(EXERCISE GOAL) Copy each line of the data below with the word "What".

(RECORD SET)
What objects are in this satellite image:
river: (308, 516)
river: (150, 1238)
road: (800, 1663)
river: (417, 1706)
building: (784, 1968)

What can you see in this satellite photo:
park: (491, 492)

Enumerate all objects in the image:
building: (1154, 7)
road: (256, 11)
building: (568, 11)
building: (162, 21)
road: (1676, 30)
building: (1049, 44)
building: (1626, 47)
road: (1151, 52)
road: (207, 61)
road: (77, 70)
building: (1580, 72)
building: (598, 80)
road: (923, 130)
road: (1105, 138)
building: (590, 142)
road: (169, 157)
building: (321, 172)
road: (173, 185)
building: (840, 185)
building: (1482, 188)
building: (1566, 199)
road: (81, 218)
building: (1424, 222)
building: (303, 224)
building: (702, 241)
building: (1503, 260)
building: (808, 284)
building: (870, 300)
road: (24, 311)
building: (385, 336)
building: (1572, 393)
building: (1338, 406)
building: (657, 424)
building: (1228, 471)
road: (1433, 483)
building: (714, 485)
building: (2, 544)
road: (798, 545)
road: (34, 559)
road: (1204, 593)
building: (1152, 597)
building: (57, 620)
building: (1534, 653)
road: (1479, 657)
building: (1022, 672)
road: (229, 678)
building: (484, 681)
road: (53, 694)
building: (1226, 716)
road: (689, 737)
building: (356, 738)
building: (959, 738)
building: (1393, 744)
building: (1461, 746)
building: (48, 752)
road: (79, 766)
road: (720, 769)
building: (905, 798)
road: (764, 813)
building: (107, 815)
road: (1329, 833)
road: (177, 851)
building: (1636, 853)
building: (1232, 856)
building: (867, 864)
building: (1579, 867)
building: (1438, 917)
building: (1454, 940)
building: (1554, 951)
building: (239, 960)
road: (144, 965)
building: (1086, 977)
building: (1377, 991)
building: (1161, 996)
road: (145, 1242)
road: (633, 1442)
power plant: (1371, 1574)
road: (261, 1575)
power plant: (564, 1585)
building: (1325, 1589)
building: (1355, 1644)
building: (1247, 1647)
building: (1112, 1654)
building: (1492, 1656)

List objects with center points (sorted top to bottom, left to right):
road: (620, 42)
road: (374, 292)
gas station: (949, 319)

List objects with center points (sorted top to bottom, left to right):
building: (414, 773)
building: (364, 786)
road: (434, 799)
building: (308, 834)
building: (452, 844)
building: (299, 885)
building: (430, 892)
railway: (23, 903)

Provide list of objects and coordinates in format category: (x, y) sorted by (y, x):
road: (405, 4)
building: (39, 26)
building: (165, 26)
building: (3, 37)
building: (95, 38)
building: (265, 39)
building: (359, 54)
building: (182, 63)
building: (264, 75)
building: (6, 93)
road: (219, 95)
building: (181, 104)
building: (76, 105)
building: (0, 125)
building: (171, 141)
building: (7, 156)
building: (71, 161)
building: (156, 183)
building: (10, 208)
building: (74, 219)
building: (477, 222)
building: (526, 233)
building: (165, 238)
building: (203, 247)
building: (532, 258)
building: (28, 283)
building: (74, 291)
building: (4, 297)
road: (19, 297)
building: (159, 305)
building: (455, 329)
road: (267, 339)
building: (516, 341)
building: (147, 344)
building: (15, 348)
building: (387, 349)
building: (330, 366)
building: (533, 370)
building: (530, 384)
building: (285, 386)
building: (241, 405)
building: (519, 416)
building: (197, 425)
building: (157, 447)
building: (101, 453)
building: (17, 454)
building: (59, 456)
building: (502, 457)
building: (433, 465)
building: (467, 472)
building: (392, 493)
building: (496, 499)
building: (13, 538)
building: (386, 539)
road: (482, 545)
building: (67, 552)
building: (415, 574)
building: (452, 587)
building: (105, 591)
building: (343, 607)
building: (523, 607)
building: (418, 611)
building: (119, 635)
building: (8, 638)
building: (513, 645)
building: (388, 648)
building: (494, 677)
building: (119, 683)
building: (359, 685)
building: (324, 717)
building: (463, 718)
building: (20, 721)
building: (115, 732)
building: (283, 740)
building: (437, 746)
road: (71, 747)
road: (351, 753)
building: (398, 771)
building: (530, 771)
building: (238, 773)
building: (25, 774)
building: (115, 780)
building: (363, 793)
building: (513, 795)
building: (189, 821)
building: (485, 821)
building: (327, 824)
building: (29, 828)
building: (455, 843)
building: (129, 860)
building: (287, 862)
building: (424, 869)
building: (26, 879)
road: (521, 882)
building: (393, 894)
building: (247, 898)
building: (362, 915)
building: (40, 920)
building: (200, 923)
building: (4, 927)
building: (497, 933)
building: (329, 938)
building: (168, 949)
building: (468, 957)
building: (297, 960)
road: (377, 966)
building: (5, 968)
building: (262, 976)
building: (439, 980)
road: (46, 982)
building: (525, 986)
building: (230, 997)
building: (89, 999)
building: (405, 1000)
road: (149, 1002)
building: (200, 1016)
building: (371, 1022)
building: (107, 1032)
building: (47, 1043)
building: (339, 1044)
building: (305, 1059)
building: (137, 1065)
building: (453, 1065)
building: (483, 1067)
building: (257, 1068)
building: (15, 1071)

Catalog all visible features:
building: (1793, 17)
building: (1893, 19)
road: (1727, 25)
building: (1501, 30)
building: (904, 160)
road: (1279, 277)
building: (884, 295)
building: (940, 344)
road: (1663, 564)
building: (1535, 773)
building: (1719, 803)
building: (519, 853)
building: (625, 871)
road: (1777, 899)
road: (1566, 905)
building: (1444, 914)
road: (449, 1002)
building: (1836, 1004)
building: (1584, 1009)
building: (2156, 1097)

(REPLY)
What objects are in this satellite image:
What can you see in this satellite photo:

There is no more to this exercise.